* [ABOUT THIS TASK] When you copy the data that follows, reproduce every word exactly and leave out the images.
[[ DATA EXCERPTS, beginning ]]
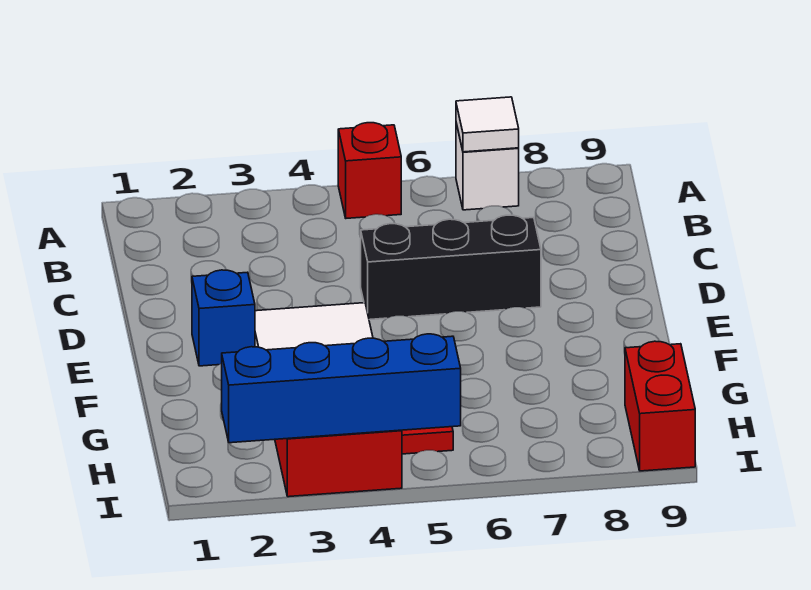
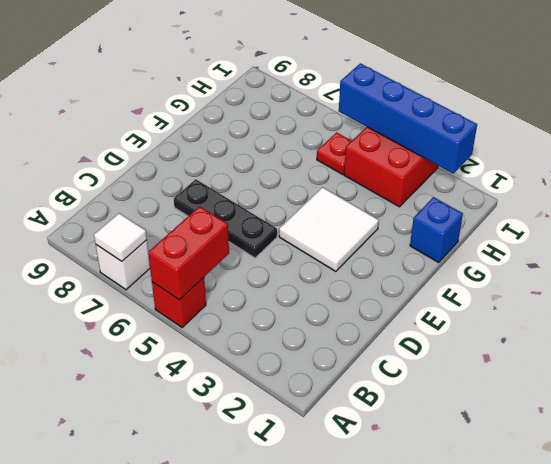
black brick D5:D7 level 1 -> black plate D5:D7 level 1
blue brick E2 level 1 -> blue brick G1 level 1
red brick H9:I9 level 1 -> red brick A5:B5 level 2

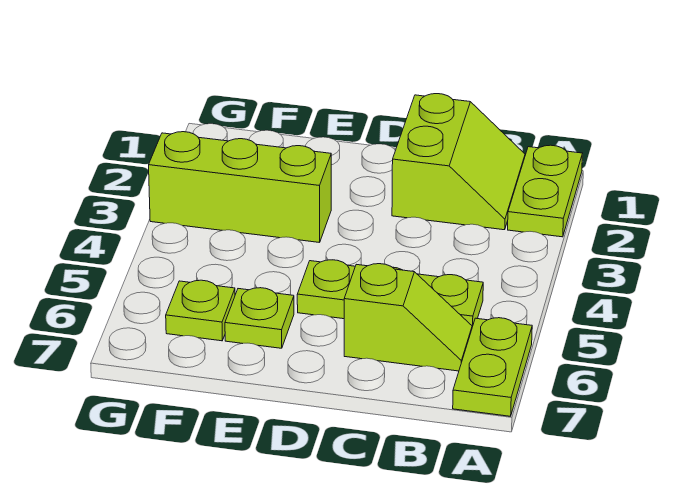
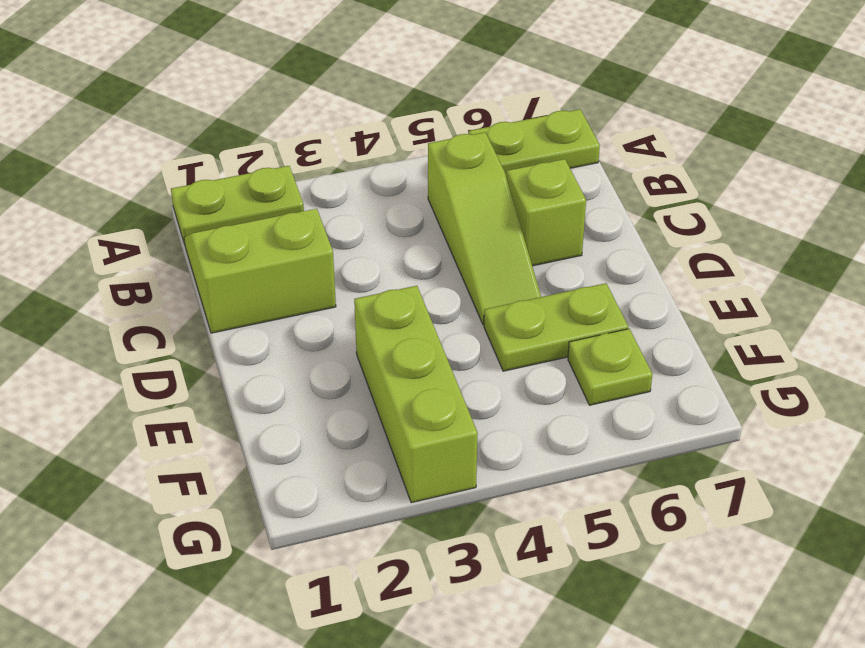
lime plate B5:D5 level 1 -> lime slope B5:D5 level 1 top B
lime plate E6 level 1 -> lime plate E5:E6 level 1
[[ DATA EXCERPTS, end ]]
* [COMPLETED TASK]
black brick D5:D7 level 1 -> black plate D5:D7 level 1
blue brick E2 level 1 -> blue brick G1 level 1
red brick H9:I9 level 1 -> red brick A5:B5 level 2

lime plate B5:D5 level 1 -> lime slope B5:D5 level 1 top B
lime plate E6 level 1 -> lime plate E5:E6 level 1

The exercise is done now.